▶ _Exercise prompt_: Lines before the one containing "(432, 371) = (473, 350): turquoise" are to be left out; reproduce that line and all the rest of the entries exactly.

####

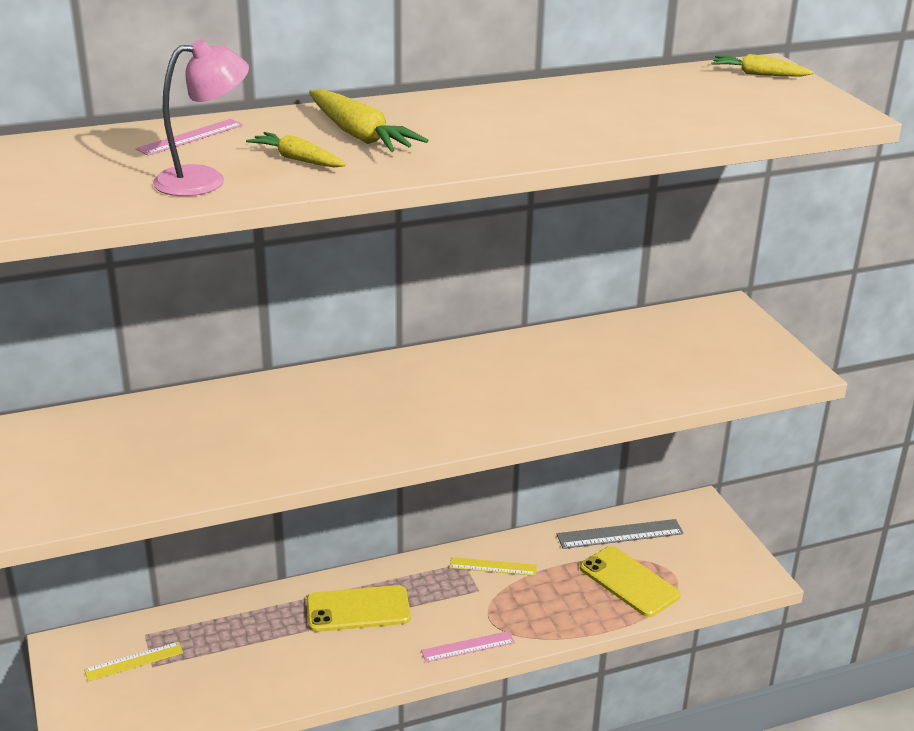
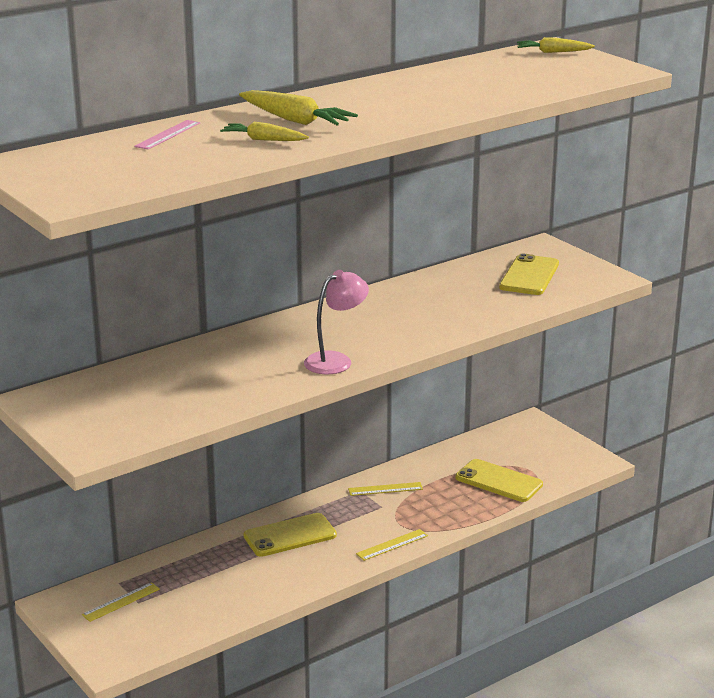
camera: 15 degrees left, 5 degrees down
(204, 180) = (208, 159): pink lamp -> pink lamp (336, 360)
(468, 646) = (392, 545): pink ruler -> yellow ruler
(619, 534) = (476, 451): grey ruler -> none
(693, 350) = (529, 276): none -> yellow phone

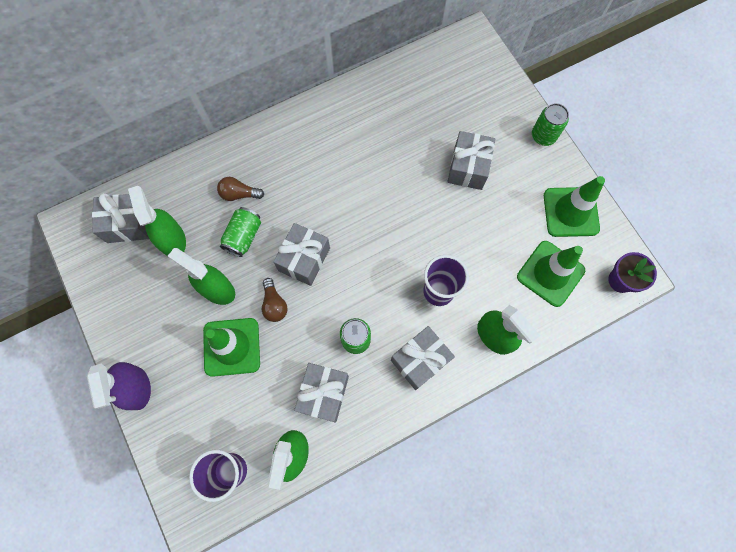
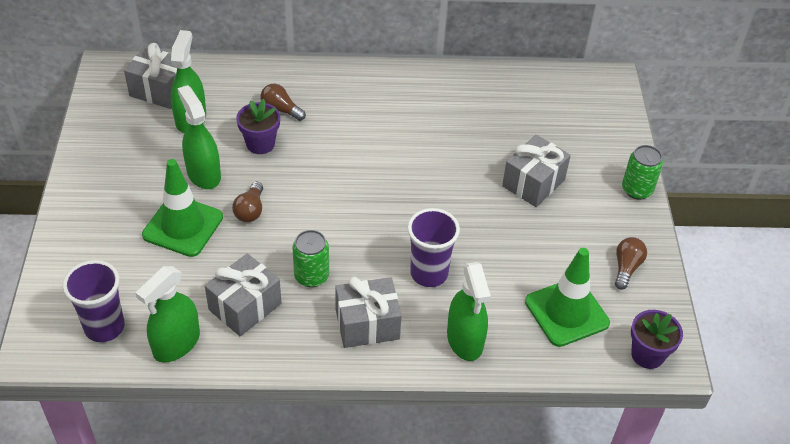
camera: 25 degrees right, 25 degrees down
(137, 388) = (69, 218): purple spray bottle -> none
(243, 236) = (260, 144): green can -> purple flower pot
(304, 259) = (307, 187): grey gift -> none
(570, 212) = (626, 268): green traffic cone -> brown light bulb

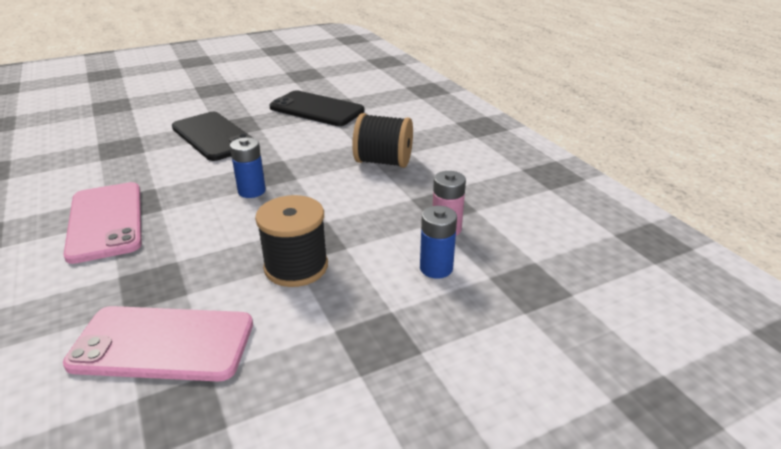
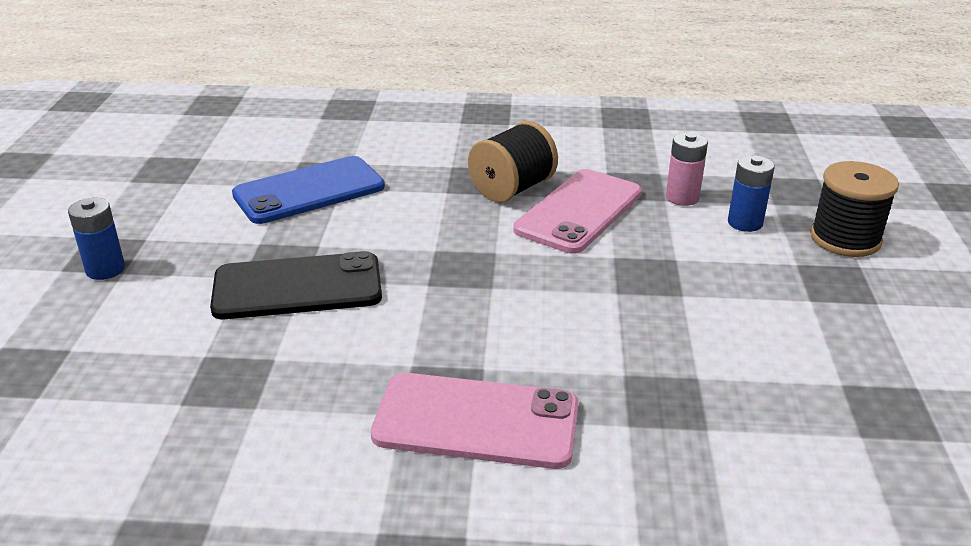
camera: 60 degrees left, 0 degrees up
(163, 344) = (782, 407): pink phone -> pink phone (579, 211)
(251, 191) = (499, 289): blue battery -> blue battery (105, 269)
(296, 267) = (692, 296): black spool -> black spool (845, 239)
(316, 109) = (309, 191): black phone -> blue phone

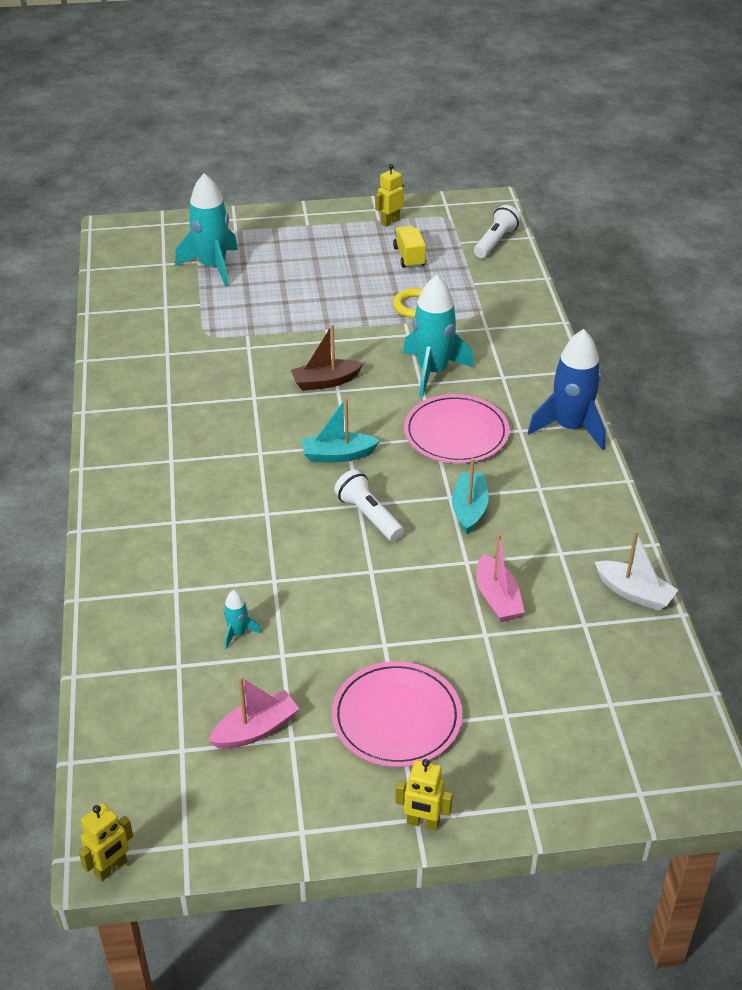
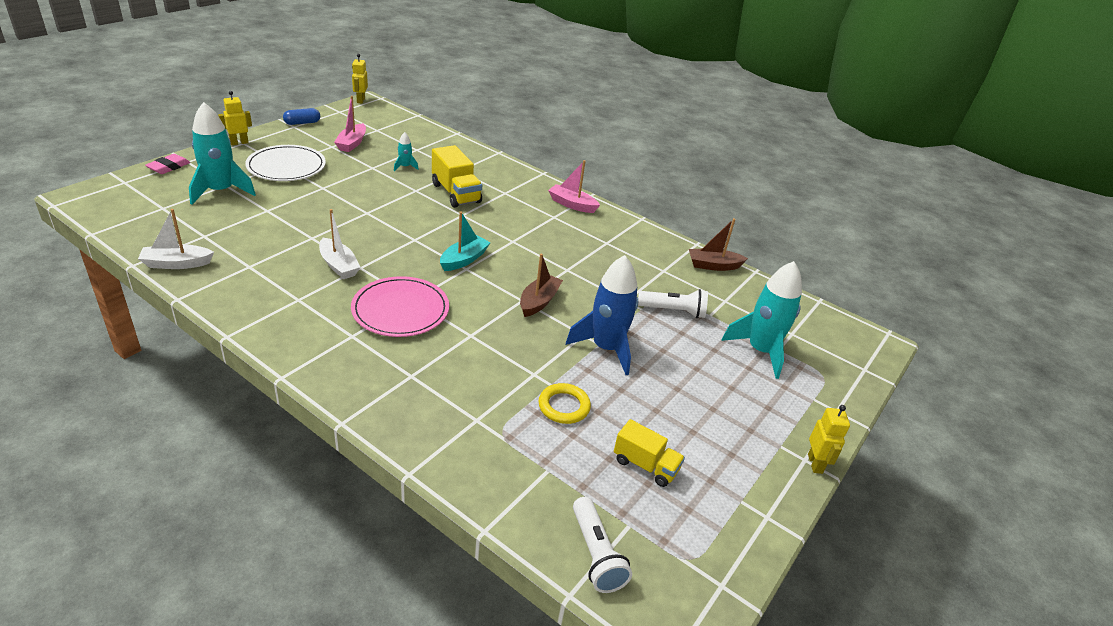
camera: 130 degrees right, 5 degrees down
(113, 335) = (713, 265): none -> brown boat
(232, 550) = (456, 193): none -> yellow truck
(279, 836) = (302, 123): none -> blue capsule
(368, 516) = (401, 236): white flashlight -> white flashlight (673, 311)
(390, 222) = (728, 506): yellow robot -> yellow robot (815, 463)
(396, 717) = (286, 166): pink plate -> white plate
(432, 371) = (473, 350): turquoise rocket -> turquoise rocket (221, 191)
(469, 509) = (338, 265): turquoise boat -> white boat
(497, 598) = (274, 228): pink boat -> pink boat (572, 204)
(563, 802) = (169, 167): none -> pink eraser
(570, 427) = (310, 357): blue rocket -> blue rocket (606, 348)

####

▶ _Response below_:
(432, 371) = (473, 350): turquoise rocket -> turquoise rocket (221, 191)
(469, 509) = (338, 265): turquoise boat -> white boat
(497, 598) = (274, 228): pink boat -> pink boat (572, 204)
(563, 802) = (169, 167): none -> pink eraser
(570, 427) = (310, 357): blue rocket -> blue rocket (606, 348)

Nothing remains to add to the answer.